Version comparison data

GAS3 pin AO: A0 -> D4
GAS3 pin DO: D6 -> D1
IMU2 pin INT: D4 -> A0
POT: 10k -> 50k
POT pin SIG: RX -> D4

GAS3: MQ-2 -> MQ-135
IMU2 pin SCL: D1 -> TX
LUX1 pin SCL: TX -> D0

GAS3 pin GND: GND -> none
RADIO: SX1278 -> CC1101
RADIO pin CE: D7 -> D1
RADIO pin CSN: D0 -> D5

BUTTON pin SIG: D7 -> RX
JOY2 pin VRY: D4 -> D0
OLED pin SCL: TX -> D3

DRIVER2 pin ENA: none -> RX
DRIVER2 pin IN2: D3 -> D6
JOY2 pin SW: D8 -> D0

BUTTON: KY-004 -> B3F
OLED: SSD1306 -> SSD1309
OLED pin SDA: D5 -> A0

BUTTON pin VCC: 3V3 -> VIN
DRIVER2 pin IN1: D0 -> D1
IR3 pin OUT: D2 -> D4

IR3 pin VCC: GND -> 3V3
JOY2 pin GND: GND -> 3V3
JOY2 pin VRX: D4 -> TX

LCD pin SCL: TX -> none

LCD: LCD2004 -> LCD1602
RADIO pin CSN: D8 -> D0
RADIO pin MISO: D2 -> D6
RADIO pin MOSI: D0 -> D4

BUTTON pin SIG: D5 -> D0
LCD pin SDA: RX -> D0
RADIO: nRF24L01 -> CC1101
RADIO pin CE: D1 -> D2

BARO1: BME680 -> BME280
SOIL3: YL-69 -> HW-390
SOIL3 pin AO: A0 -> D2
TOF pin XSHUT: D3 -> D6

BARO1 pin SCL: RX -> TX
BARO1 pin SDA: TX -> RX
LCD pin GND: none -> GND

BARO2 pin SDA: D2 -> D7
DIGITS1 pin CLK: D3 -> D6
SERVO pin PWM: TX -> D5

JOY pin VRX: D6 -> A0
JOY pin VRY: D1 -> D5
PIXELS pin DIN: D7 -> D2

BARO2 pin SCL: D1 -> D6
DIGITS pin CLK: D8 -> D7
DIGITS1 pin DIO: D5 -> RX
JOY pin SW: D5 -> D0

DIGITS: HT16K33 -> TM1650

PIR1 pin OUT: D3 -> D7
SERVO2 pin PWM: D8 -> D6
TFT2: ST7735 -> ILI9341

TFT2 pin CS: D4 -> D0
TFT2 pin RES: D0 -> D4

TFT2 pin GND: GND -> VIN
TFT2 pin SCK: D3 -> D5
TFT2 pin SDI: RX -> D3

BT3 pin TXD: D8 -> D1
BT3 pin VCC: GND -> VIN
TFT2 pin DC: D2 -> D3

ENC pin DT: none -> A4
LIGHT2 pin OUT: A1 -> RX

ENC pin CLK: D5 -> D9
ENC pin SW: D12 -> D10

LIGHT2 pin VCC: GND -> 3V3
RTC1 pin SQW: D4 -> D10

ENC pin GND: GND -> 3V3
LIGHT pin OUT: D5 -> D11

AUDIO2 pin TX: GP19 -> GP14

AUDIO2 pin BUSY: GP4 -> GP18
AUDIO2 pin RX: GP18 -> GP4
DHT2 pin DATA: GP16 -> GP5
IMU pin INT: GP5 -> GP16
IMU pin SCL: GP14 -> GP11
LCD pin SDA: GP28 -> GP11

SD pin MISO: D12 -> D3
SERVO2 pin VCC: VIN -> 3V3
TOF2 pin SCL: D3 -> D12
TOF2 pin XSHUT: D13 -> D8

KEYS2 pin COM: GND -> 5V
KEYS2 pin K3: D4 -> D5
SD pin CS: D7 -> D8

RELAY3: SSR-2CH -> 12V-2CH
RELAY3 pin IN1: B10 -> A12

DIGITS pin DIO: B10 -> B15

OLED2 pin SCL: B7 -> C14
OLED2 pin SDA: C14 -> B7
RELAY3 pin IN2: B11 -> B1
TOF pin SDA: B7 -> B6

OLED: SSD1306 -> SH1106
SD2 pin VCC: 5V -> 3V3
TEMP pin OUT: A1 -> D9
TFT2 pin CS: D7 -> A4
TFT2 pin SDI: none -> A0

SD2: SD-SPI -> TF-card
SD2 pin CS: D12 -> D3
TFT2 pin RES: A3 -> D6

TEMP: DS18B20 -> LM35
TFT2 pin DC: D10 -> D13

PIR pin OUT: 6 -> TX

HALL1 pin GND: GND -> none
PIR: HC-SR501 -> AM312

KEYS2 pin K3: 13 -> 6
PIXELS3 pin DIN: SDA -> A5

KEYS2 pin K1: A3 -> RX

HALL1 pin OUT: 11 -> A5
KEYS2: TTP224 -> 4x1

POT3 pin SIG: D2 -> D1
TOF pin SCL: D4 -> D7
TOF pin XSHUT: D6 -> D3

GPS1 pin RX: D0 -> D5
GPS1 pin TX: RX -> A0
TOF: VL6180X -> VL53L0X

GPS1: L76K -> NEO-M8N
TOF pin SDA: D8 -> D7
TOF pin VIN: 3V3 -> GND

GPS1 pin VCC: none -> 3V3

_WHAT YOU WILL DO:_ What is needed here is an exact copy of all the records above.

_RESULT OF THE EXERCISE:_
GAS3 pin AO: A0 -> D4
GAS3 pin DO: D6 -> D1
IMU2 pin INT: D4 -> A0
POT: 10k -> 50k
POT pin SIG: RX -> D4

GAS3: MQ-2 -> MQ-135
IMU2 pin SCL: D1 -> TX
LUX1 pin SCL: TX -> D0

GAS3 pin GND: GND -> none
RADIO: SX1278 -> CC1101
RADIO pin CE: D7 -> D1
RADIO pin CSN: D0 -> D5

BUTTON pin SIG: D7 -> RX
JOY2 pin VRY: D4 -> D0
OLED pin SCL: TX -> D3

DRIVER2 pin ENA: none -> RX
DRIVER2 pin IN2: D3 -> D6
JOY2 pin SW: D8 -> D0

BUTTON: KY-004 -> B3F
OLED: SSD1306 -> SSD1309
OLED pin SDA: D5 -> A0

BUTTON pin VCC: 3V3 -> VIN
DRIVER2 pin IN1: D0 -> D1
IR3 pin OUT: D2 -> D4

IR3 pin VCC: GND -> 3V3
JOY2 pin GND: GND -> 3V3
JOY2 pin VRX: D4 -> TX

LCD pin SCL: TX -> none

LCD: LCD2004 -> LCD1602
RADIO pin CSN: D8 -> D0
RADIO pin MISO: D2 -> D6
RADIO pin MOSI: D0 -> D4

BUTTON pin SIG: D5 -> D0
LCD pin SDA: RX -> D0
RADIO: nRF24L01 -> CC1101
RADIO pin CE: D1 -> D2

BARO1: BME680 -> BME280
SOIL3: YL-69 -> HW-390
SOIL3 pin AO: A0 -> D2
TOF pin XSHUT: D3 -> D6

BARO1 pin SCL: RX -> TX
BARO1 pin SDA: TX -> RX
LCD pin GND: none -> GND

BARO2 pin SDA: D2 -> D7
DIGITS1 pin CLK: D3 -> D6
SERVO pin PWM: TX -> D5

JOY pin VRX: D6 -> A0
JOY pin VRY: D1 -> D5
PIXELS pin DIN: D7 -> D2

BARO2 pin SCL: D1 -> D6
DIGITS pin CLK: D8 -> D7
DIGITS1 pin DIO: D5 -> RX
JOY pin SW: D5 -> D0

DIGITS: HT16K33 -> TM1650

PIR1 pin OUT: D3 -> D7
SERVO2 pin PWM: D8 -> D6
TFT2: ST7735 -> ILI9341

TFT2 pin CS: D4 -> D0
TFT2 pin RES: D0 -> D4

TFT2 pin GND: GND -> VIN
TFT2 pin SCK: D3 -> D5
TFT2 pin SDI: RX -> D3

BT3 pin TXD: D8 -> D1
BT3 pin VCC: GND -> VIN
TFT2 pin DC: D2 -> D3

ENC pin DT: none -> A4
LIGHT2 pin OUT: A1 -> RX

ENC pin CLK: D5 -> D9
ENC pin SW: D12 -> D10

LIGHT2 pin VCC: GND -> 3V3
RTC1 pin SQW: D4 -> D10

ENC pin GND: GND -> 3V3
LIGHT pin OUT: D5 -> D11

AUDIO2 pin TX: GP19 -> GP14

AUDIO2 pin BUSY: GP4 -> GP18
AUDIO2 pin RX: GP18 -> GP4
DHT2 pin DATA: GP16 -> GP5
IMU pin INT: GP5 -> GP16
IMU pin SCL: GP14 -> GP11
LCD pin SDA: GP28 -> GP11

SD pin MISO: D12 -> D3
SERVO2 pin VCC: VIN -> 3V3
TOF2 pin SCL: D3 -> D12
TOF2 pin XSHUT: D13 -> D8

KEYS2 pin COM: GND -> 5V
KEYS2 pin K3: D4 -> D5
SD pin CS: D7 -> D8

RELAY3: SSR-2CH -> 12V-2CH
RELAY3 pin IN1: B10 -> A12

DIGITS pin DIO: B10 -> B15

OLED2 pin SCL: B7 -> C14
OLED2 pin SDA: C14 -> B7
RELAY3 pin IN2: B11 -> B1
TOF pin SDA: B7 -> B6

OLED: SSD1306 -> SH1106
SD2 pin VCC: 5V -> 3V3
TEMP pin OUT: A1 -> D9
TFT2 pin CS: D7 -> A4
TFT2 pin SDI: none -> A0

SD2: SD-SPI -> TF-card
SD2 pin CS: D12 -> D3
TFT2 pin RES: A3 -> D6

TEMP: DS18B20 -> LM35
TFT2 pin DC: D10 -> D13

PIR pin OUT: 6 -> TX

HALL1 pin GND: GND -> none
PIR: HC-SR501 -> AM312

KEYS2 pin K3: 13 -> 6
PIXELS3 pin DIN: SDA -> A5

KEYS2 pin K1: A3 -> RX

HALL1 pin OUT: 11 -> A5
KEYS2: TTP224 -> 4x1

POT3 pin SIG: D2 -> D1
TOF pin SCL: D4 -> D7
TOF pin XSHUT: D6 -> D3

GPS1 pin RX: D0 -> D5
GPS1 pin TX: RX -> A0
TOF: VL6180X -> VL53L0X

GPS1: L76K -> NEO-M8N
TOF pin SDA: D8 -> D7
TOF pin VIN: 3V3 -> GND

GPS1 pin VCC: none -> 3V3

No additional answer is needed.